__INSTRUCTIONS TO FOLLOW__: Each line below from the one containing "orange brick D6:D9" through the one containing "red round brick G1" should be output exactly as it stands, and no other line should appear.

------ DATA UNDER STUDY ------

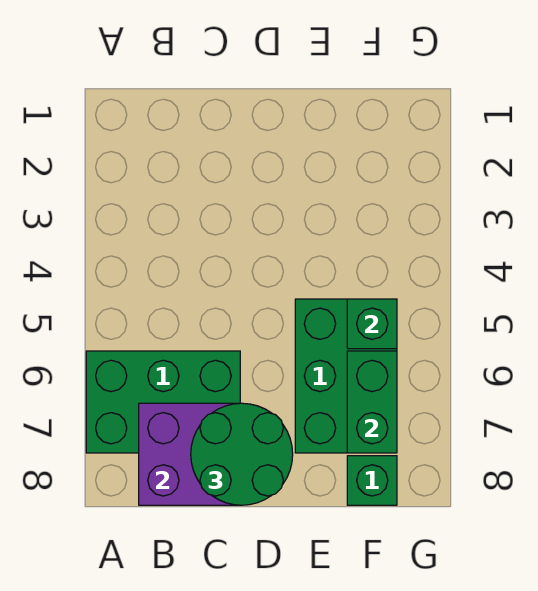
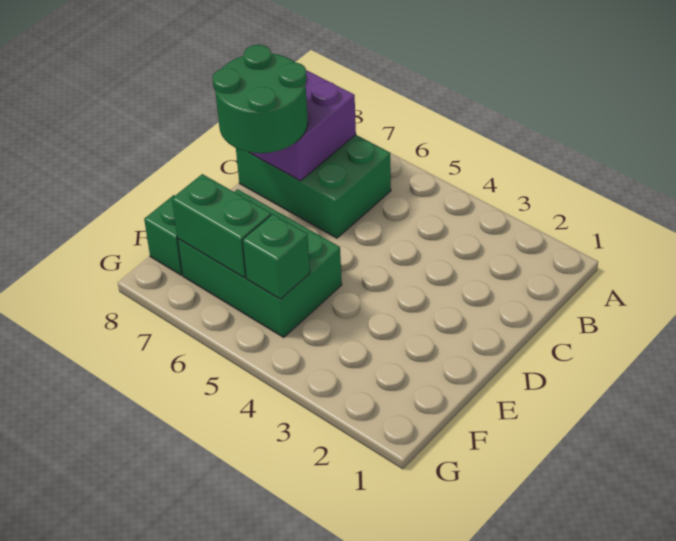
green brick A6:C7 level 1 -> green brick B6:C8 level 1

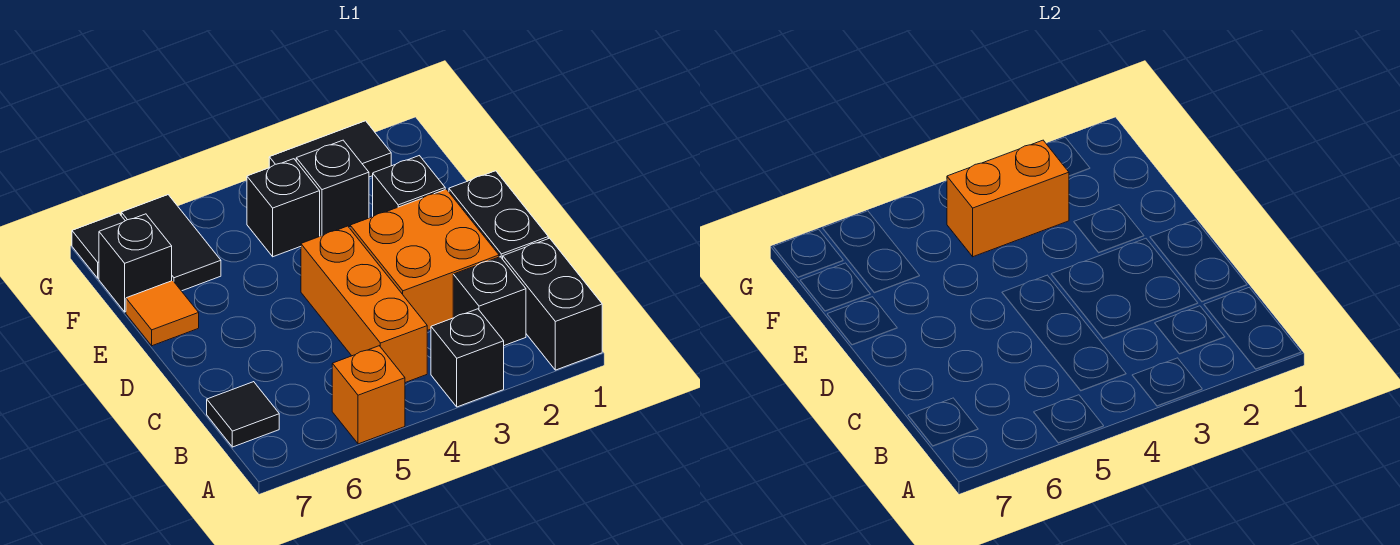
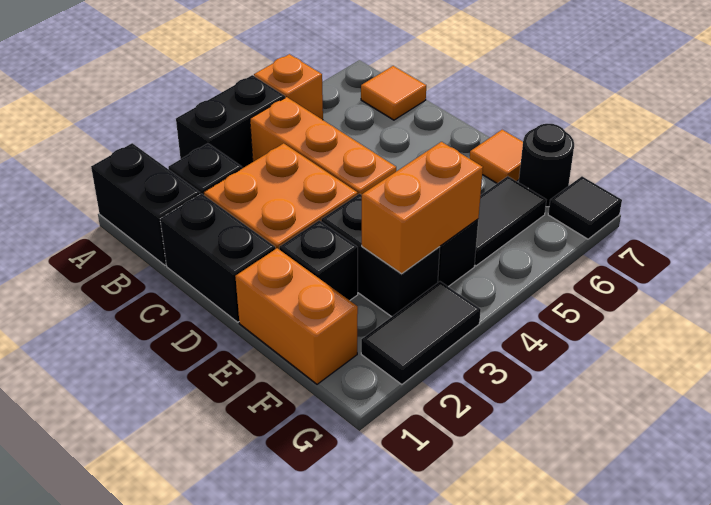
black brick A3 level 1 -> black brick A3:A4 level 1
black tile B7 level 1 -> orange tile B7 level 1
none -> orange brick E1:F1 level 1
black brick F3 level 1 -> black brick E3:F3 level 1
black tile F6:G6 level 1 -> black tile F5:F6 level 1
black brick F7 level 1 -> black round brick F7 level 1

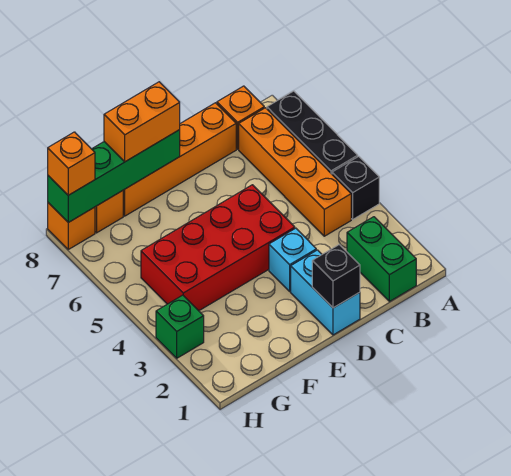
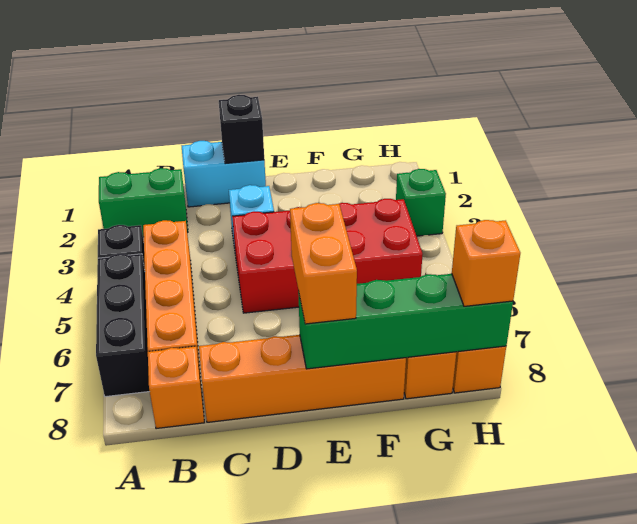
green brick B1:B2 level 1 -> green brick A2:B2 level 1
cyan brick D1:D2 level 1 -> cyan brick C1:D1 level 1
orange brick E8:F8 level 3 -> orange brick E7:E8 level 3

------
------ DATA UNDER STUDY ------

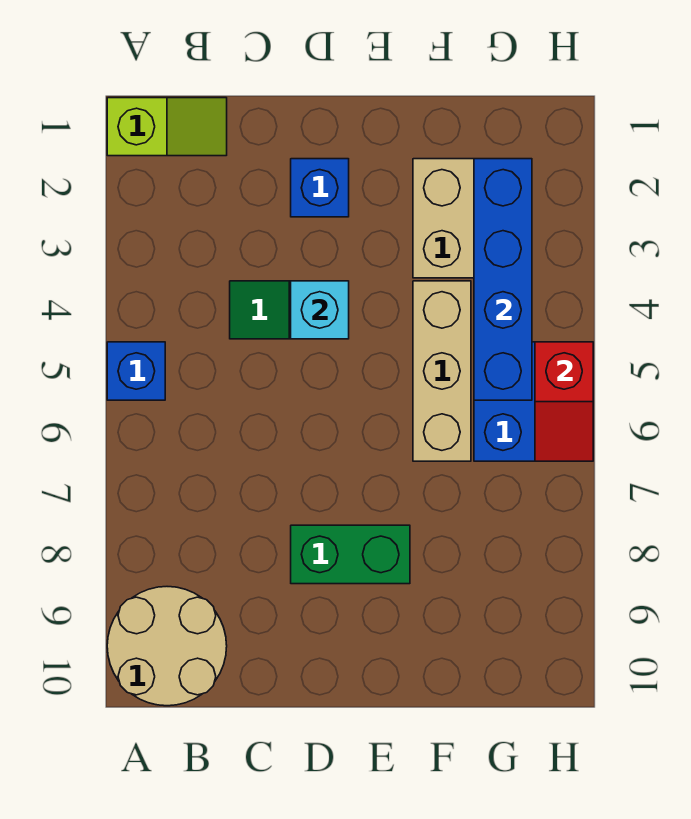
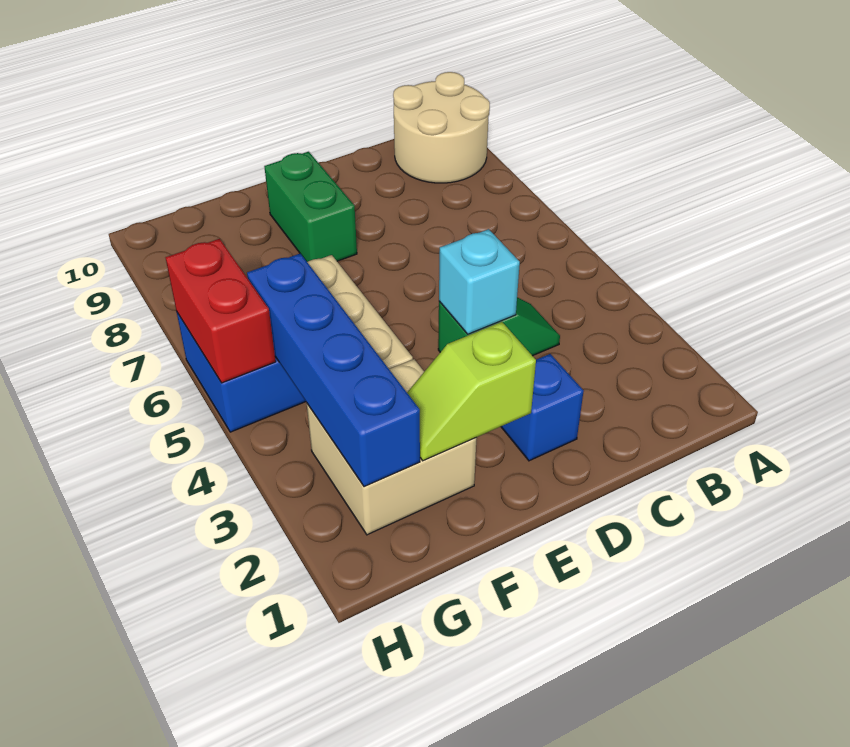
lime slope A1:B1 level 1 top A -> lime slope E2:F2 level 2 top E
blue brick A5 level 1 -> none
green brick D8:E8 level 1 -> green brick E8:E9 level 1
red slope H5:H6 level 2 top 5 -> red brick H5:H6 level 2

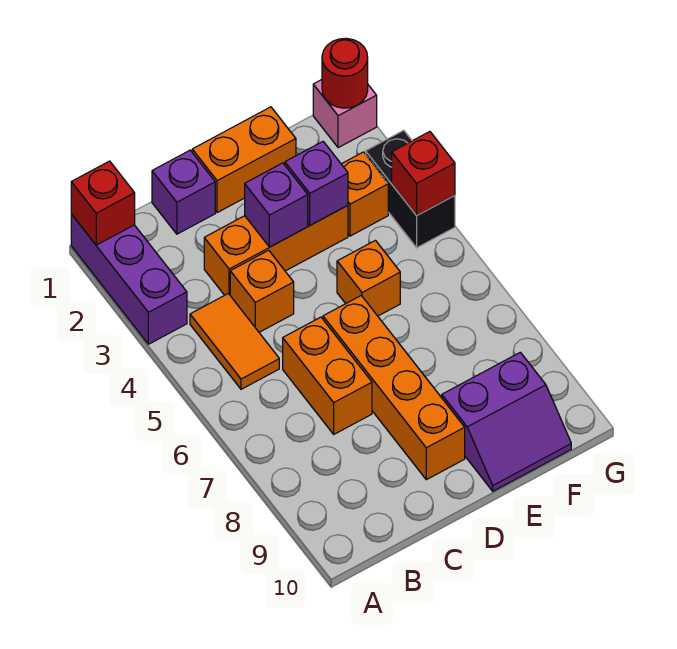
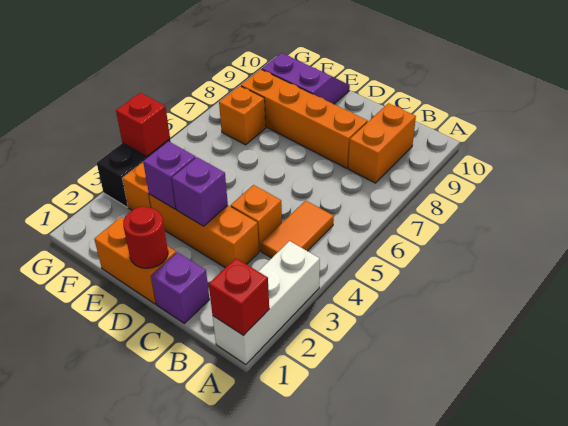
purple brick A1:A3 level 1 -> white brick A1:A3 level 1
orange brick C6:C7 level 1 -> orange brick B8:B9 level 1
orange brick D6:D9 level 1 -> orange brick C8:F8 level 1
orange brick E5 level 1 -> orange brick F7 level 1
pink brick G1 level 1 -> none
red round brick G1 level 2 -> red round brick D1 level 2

------

__REPLY__:
orange brick D6:D9 level 1 -> orange brick C8:F8 level 1
orange brick E5 level 1 -> orange brick F7 level 1
pink brick G1 level 1 -> none
red round brick G1 level 2 -> red round brick D1 level 2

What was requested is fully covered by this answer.